**Work order**
What is needed is an exact copy of the lines from the one containing "(277, 389) = (233, 351): yellow" through the final line of the material below.

**Provided material**
%%
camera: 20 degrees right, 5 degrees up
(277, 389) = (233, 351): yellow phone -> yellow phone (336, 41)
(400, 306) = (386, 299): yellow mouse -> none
%%
**Expected answer**
(277, 389) = (233, 351): yellow phone -> yellow phone (336, 41)
(400, 306) = (386, 299): yellow mouse -> none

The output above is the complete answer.